Items from a dataset:
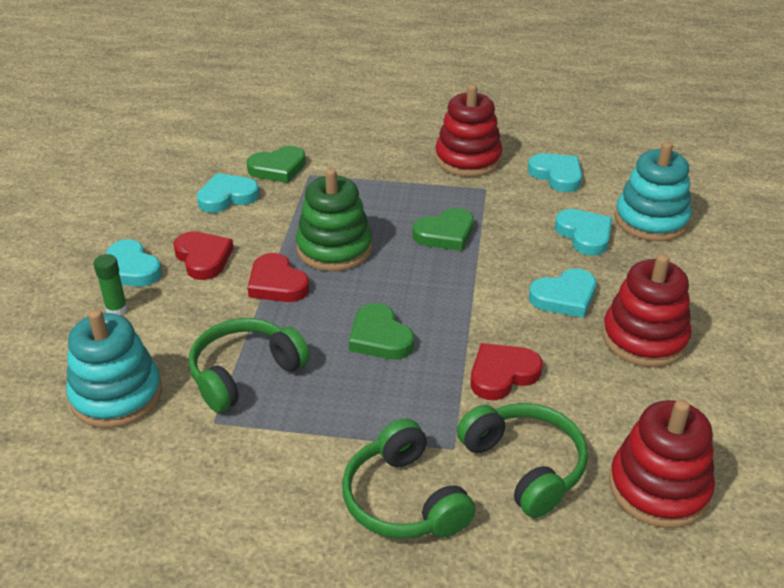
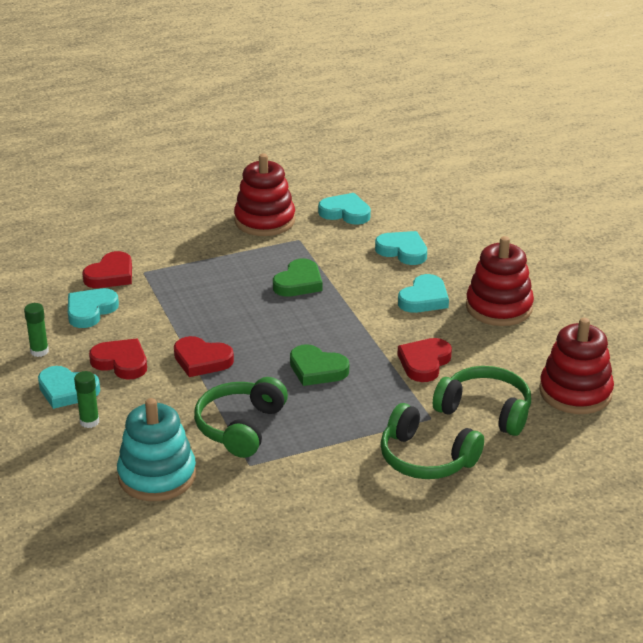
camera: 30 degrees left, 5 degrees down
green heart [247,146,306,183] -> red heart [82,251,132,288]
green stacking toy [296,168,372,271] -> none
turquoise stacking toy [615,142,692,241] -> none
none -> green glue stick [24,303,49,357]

WORK TO COMPLETE: All the data above is to be transcribed exactly, with no pictures included.

RESPONSE:
camera: 30 degrees left, 5 degrees down
green heart [247,146,306,183] -> red heart [82,251,132,288]
green stacking toy [296,168,372,271] -> none
turquoise stacking toy [615,142,692,241] -> none
none -> green glue stick [24,303,49,357]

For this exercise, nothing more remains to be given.